>>>>>

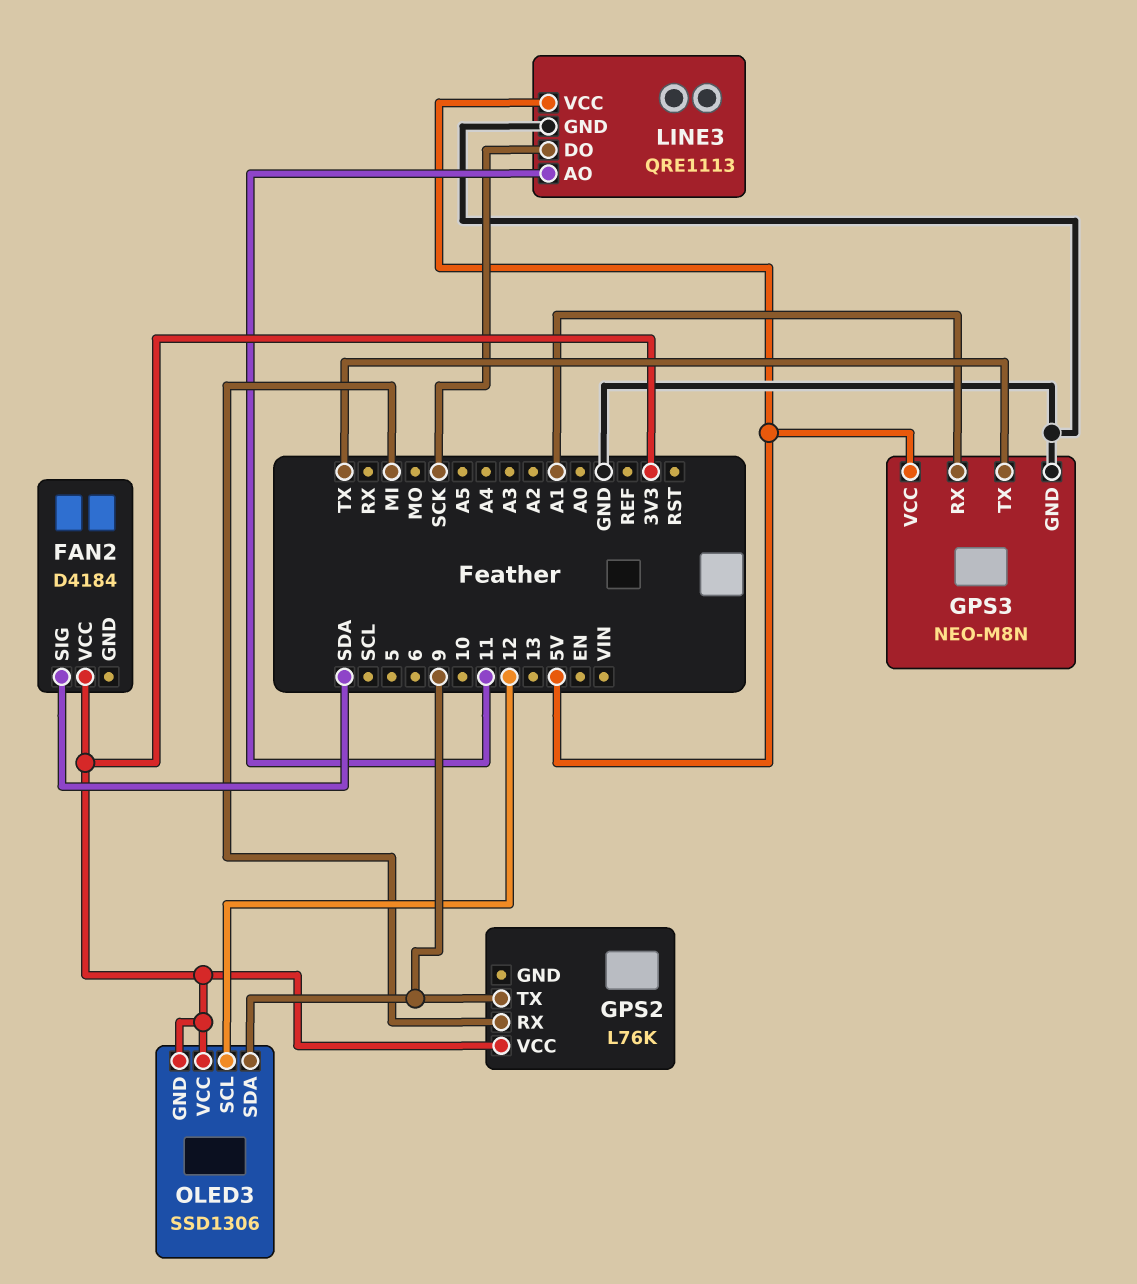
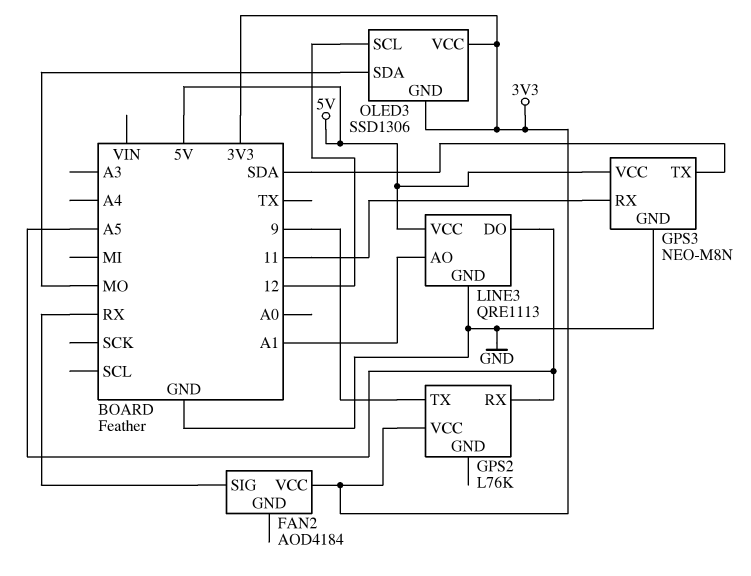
FAN2: D4184 -> AOD4184
FAN2 pin SIG: SDA -> RX
GPS2 pin RX: MI -> A5
GPS3 pin RX: A1 -> 11
GPS3 pin TX: TX -> SDA
LINE3 pin AO: 11 -> A1
LINE3 pin DO: SCK -> A5
OLED3 pin SDA: 9 -> MO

<<<<<

**Work item:**
Without the pictures, copy all of the entries exactly as they appear.

**Task response:**
FAN2: D4184 -> AOD4184
FAN2 pin SIG: SDA -> RX
GPS2 pin RX: MI -> A5
GPS3 pin RX: A1 -> 11
GPS3 pin TX: TX -> SDA
LINE3 pin AO: 11 -> A1
LINE3 pin DO: SCK -> A5
OLED3 pin SDA: 9 -> MO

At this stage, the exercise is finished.